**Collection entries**

========================

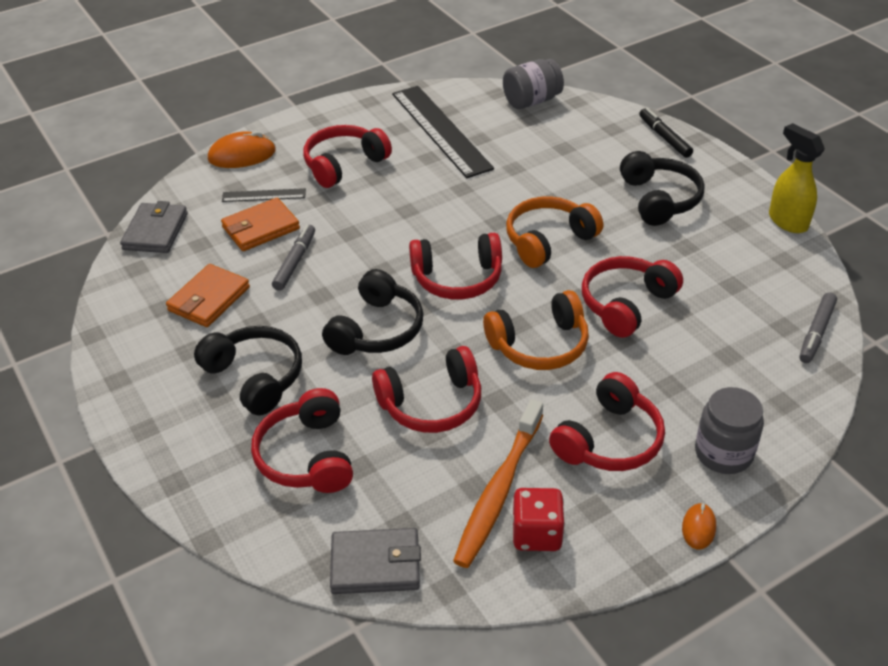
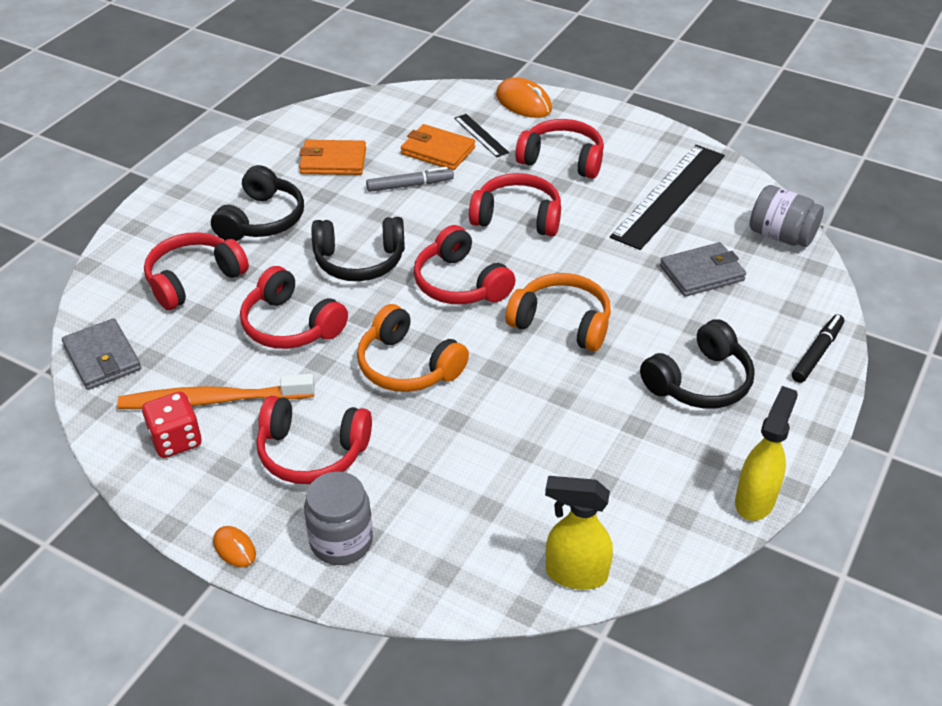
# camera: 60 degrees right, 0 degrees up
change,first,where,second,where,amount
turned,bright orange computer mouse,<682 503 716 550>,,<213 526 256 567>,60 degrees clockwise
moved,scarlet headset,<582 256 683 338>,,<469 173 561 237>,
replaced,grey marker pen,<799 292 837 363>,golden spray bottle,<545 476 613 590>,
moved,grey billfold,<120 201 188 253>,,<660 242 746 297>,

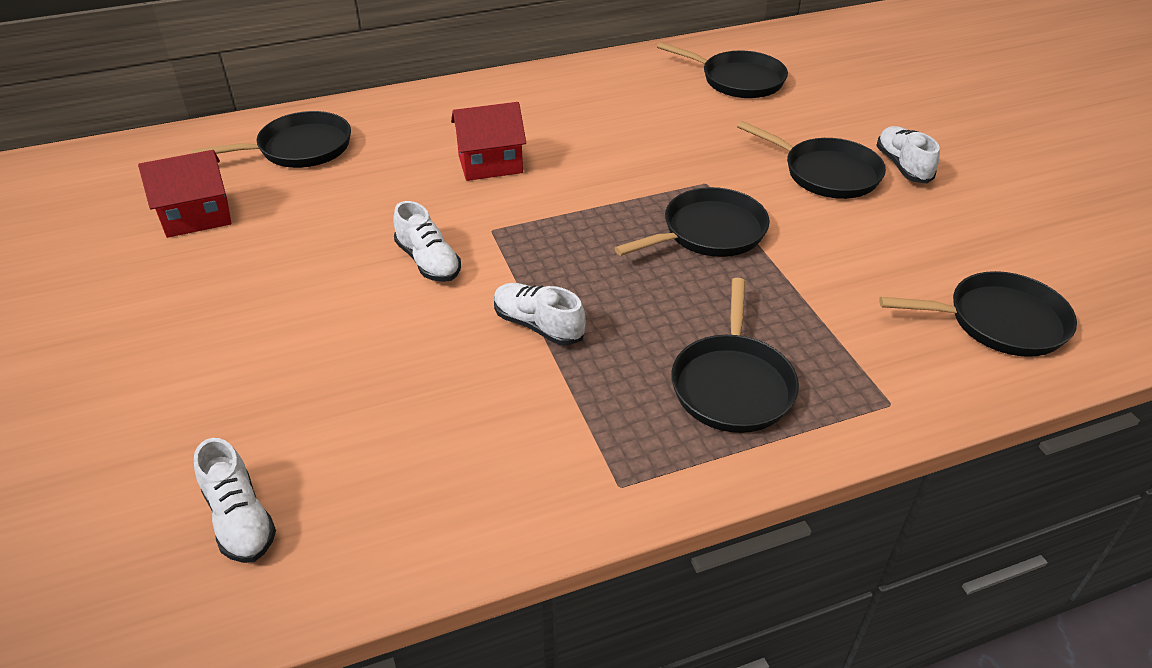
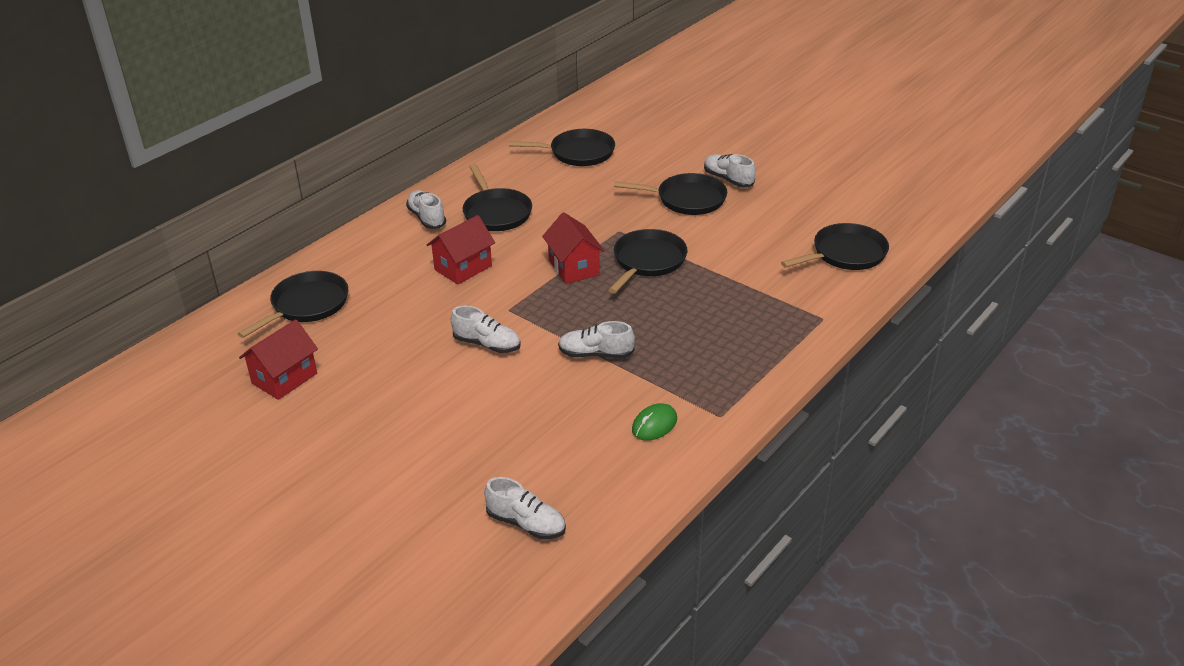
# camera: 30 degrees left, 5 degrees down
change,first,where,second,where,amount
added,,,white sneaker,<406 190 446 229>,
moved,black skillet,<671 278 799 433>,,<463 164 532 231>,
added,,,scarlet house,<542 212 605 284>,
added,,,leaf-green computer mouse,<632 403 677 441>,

========================

**What is being asked**
Write out exactly the lines beginning with the line that holds "turned,bright orange computer" and ending with the final line of the data, both ends included, without the pictures.

**Output of the task**
turned,bright orange computer mouse,<682 503 716 550>,,<213 526 256 567>,60 degrees clockwise
moved,scarlet headset,<582 256 683 338>,,<469 173 561 237>,
replaced,grey marker pen,<799 292 837 363>,golden spray bottle,<545 476 613 590>,
moved,grey billfold,<120 201 188 253>,,<660 242 746 297>,

# camera: 30 degrees left, 5 degrees down
change,first,where,second,where,amount
added,,,white sneaker,<406 190 446 229>,
moved,black skillet,<671 278 799 433>,,<463 164 532 231>,
added,,,scarlet house,<542 212 605 284>,
added,,,leaf-green computer mouse,<632 403 677 441>,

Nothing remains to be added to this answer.